Excerpted data below:

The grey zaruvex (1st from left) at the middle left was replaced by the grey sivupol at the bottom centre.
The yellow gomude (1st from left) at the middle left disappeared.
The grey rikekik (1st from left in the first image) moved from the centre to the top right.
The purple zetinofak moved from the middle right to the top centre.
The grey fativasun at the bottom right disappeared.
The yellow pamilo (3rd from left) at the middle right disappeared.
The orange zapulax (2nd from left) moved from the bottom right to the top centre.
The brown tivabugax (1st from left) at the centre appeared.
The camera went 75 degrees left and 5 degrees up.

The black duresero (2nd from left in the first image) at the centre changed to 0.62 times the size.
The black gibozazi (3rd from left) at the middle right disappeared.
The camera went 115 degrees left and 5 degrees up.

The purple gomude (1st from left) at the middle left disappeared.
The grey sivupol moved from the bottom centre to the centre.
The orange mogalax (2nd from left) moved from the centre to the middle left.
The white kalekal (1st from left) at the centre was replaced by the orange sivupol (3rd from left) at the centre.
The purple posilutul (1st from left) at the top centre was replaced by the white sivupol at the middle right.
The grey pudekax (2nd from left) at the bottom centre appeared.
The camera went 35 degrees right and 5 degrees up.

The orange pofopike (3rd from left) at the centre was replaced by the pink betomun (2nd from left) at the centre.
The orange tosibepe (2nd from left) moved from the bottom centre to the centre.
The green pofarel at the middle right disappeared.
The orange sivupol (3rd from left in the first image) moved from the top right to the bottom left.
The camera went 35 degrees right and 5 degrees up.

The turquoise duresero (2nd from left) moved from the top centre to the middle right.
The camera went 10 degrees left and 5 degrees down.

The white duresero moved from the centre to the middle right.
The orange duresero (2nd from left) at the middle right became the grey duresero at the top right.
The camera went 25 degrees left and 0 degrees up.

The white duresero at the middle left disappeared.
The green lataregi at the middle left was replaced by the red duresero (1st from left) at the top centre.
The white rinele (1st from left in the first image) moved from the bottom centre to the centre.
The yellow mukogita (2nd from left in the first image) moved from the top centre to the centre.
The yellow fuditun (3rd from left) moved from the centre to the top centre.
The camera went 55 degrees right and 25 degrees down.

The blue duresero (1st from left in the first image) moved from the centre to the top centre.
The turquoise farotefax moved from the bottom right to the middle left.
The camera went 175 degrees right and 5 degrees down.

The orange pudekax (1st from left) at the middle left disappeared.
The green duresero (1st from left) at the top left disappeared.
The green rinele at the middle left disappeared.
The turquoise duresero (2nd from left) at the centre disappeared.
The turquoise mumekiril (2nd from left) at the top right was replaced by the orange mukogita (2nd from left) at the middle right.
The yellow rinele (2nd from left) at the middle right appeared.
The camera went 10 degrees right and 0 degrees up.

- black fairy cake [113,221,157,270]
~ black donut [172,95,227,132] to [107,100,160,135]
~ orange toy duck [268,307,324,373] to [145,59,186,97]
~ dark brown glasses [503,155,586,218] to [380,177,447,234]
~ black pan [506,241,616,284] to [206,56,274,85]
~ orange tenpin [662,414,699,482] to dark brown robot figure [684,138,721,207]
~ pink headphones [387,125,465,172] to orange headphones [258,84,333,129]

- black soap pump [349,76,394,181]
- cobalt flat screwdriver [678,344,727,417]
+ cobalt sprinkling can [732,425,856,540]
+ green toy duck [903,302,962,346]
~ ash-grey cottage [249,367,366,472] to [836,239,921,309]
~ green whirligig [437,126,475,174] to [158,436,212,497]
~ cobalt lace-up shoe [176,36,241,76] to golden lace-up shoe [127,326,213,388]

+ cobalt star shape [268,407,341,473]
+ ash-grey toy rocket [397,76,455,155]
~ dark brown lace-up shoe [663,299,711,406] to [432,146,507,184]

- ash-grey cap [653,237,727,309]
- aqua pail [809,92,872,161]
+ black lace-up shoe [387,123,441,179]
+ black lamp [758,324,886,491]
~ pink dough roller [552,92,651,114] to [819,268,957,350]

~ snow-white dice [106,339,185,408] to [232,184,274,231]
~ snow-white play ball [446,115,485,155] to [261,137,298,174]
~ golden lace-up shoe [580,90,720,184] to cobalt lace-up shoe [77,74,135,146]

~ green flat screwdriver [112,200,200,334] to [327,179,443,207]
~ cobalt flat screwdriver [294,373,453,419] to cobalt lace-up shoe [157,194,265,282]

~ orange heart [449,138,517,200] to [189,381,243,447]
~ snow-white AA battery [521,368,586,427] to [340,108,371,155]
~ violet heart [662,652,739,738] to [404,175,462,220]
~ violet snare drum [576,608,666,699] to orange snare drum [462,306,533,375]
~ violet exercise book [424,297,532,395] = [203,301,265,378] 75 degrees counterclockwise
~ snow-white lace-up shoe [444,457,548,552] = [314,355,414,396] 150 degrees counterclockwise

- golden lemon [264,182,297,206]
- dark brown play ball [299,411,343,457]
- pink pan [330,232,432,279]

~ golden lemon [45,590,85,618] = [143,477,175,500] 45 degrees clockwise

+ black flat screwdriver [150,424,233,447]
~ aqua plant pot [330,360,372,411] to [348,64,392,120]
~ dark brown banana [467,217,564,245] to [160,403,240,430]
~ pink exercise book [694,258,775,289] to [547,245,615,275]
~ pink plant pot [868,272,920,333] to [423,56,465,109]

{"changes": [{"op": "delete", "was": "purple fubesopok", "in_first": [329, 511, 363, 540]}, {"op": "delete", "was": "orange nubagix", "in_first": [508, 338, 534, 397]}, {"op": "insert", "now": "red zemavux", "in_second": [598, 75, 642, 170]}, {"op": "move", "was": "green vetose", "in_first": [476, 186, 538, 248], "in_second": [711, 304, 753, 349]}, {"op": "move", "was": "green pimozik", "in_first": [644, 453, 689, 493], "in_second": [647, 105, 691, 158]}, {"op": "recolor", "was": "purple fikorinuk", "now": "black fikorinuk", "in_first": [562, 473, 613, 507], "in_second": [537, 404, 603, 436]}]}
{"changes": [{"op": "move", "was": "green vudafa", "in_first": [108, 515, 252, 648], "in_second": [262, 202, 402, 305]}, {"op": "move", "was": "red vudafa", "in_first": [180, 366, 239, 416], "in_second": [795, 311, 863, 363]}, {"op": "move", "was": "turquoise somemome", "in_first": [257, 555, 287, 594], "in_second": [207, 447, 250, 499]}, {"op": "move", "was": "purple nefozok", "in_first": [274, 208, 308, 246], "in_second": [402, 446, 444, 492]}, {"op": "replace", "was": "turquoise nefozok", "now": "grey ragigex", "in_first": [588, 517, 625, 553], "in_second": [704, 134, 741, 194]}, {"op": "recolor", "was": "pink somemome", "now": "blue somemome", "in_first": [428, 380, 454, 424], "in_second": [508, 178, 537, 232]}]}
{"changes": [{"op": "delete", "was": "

End of Excerpted data.

• _What the exercise asks_: Retype the data in full, and keep every line identical to the original.

• _Exercise output_:
The grey zaruvex (1st from left) at the middle left was replaced by the grey sivupol at the bottom centre.
The yellow gomude (1st from left) at the middle left disappeared.
The grey rikekik (1st from left in the first image) moved from the centre to the top right.
The purple zetinofak moved from the middle right to the top centre.
The grey fativasun at the bottom right disappeared.
The yellow pamilo (3rd from left) at the middle right disappeared.
The orange zapulax (2nd from left) moved from the bottom right to the top centre.
The brown tivabugax (1st from left) at the centre appeared.
The camera went 75 degrees left and 5 degrees up.

The black duresero (2nd from left in the first image) at the centre changed to 0.62 times the size.
The black gibozazi (3rd from left) at the middle right disappeared.
The camera went 115 degrees left and 5 degrees up.

The purple gomude (1st from left) at the middle left disappeared.
The grey sivupol moved from the bottom centre to the centre.
The orange mogalax (2nd from left) moved from the centre to the middle left.
The white kalekal (1st from left) at the centre was replaced by the orange sivupol (3rd from left) at the centre.
The purple posilutul (1st from left) at the top centre was replaced by the white sivupol at the middle right.
The grey pudekax (2nd from left) at the bottom centre appeared.
The camera went 35 degrees right and 5 degrees up.

The orange pofopike (3rd from left) at the centre was replaced by the pink betomun (2nd from left) at the centre.
The orange tosibepe (2nd from left) moved from the bottom centre to the centre.
The green pofarel at the middle right disappeared.
The orange sivupol (3rd from left in the first image) moved from the top right to the bottom left.
The camera went 35 degrees right and 5 degrees up.

The turquoise duresero (2nd from left) moved from the top centre to the middle right.
The camera went 10 degrees left and 5 degrees down.

The white duresero moved from the centre to the middle right.
The orange duresero (2nd from left) at the middle right became the grey duresero at the top right.
The camera went 25 degrees left and 0 degrees up.

The white duresero at the middle left disappeared.
The green lataregi at the middle left was replaced by the red duresero (1st from left) at the top centre.
The white rinele (1st from left in the first image) moved from the bottom centre to the centre.
The yellow mukogita (2nd from left in the first image) moved from the top centre to the centre.
The yellow fuditun (3rd from left) moved from the centre to the top centre.
The camera went 55 degrees right and 25 degrees down.

The blue duresero (1st from left in the first image) moved from the centre to the top centre.
The turquoise farotefax moved from the bottom right to the middle left.
The camera went 175 degrees right and 5 degrees down.

The orange pudekax (1st from left) at the middle left disappeared.
The green duresero (1st from left) at the top left disappeared.
The green rinele at the middle left disappeared.
The turquoise duresero (2nd from left) at the centre disappeared.
The turquoise mumekiril (2nd from left) at the top right was replaced by the orange mukogita (2nd from left) at the middle right.
The yellow rinele (2nd from left) at the middle right appeared.
The camera went 10 degrees right and 0 degrees up.

- black fairy cake [113,221,157,270]
~ black donut [172,95,227,132] to [107,100,160,135]
~ orange toy duck [268,307,324,373] to [145,59,186,97]
~ dark brown glasses [503,155,586,218] to [380,177,447,234]
~ black pan [506,241,616,284] to [206,56,274,85]
~ orange tenpin [662,414,699,482] to dark brown robot figure [684,138,721,207]
~ pink headphones [387,125,465,172] to orange headphones [258,84,333,129]

- black soap pump [349,76,394,181]
- cobalt flat screwdriver [678,344,727,417]
+ cobalt sprinkling can [732,425,856,540]
+ green toy duck [903,302,962,346]
~ ash-grey cottage [249,367,366,472] to [836,239,921,309]
~ green whirligig [437,126,475,174] to [158,436,212,497]
~ cobalt lace-up shoe [176,36,241,76] to golden lace-up shoe [127,326,213,388]

+ cobalt star shape [268,407,341,473]
+ ash-grey toy rocket [397,76,455,155]
~ dark brown lace-up shoe [663,299,711,406] to [432,146,507,184]

- ash-grey cap [653,237,727,309]
- aqua pail [809,92,872,161]
+ black lace-up shoe [387,123,441,179]
+ black lamp [758,324,886,491]
~ pink dough roller [552,92,651,114] to [819,268,957,350]

~ snow-white dice [106,339,185,408] to [232,184,274,231]
~ snow-white play ball [446,115,485,155] to [261,137,298,174]
~ golden lace-up shoe [580,90,720,184] to cobalt lace-up shoe [77,74,135,146]

~ green flat screwdriver [112,200,200,334] to [327,179,443,207]
~ cobalt flat screwdriver [294,373,453,419] to cobalt lace-up shoe [157,194,265,282]

~ orange heart [449,138,517,200] to [189,381,243,447]
~ snow-white AA battery [521,368,586,427] to [340,108,371,155]
~ violet heart [662,652,739,738] to [404,175,462,220]
~ violet snare drum [576,608,666,699] to orange snare drum [462,306,533,375]
~ violet exercise book [424,297,532,395] = [203,301,265,378] 75 degrees counterclockwise
~ snow-white lace-up shoe [444,457,548,552] = [314,355,414,396] 150 degrees counterclockwise

- golden lemon [264,182,297,206]
- dark brown play ball [299,411,343,457]
- pink pan [330,232,432,279]

~ golden lemon [45,590,85,618] = [143,477,175,500] 45 degrees clockwise

+ black flat screwdriver [150,424,233,447]
~ aqua plant pot [330,360,372,411] to [348,64,392,120]
~ dark brown banana [467,217,564,245] to [160,403,240,430]
~ pink exercise book [694,258,775,289] to [547,245,615,275]
~ pink plant pot [868,272,920,333] to [423,56,465,109]

{"changes": [{"op": "delete", "was": "purple fubesopok", "in_first": [329, 511, 363, 540]}, {"op": "delete", "was": "orange nubagix", "in_first": [508, 338, 534, 397]}, {"op": "insert", "now": "red zemavux", "in_second": [598, 75, 642, 170]}, {"op": "move", "was": "green vetose", "in_first": [476, 186, 538, 248], "in_second": [711, 304, 753, 349]}, {"op": "move", "was": "green pimozik", "in_first": [644, 453, 689, 493], "in_second": [647, 105, 691, 158]}, {"op": "recolor", "was": "purple fikorinuk", "now": "black fikorinuk", "in_first": [562, 473, 613, 507], "in_second": [537, 404, 603, 436]}]}
{"changes": [{"op": "move", "was": "green vudafa", "in_first": [108, 515, 252, 648], "in_second": [262, 202, 402, 305]}, {"op": "move", "was": "red vudafa", "in_first": [180, 366, 239, 416], "in_second": [795, 311, 863, 363]}, {"op": "move", "was": "turquoise somemome", "in_first": [257, 555, 287, 594], "in_second": [207, 447, 250, 499]}, {"op": "move", "was": "purple nefozok", "in_first": [274, 208, 308, 246], "in_second": [402, 446, 444, 492]}, {"op": "replace", "was": "turquoise nefozok", "now": "grey ragigex", "in_first": [588, 517, 625, 553], "in_second": [704, 134, 741, 194]}, {"op": "recolor", "was": "pink somemome", "now": "blue somemome", "in_first": [428, 380, 454, 424], "in_second": [508, 178, 537, 232]}]}
{"changes": [{"op": "delete", "was": "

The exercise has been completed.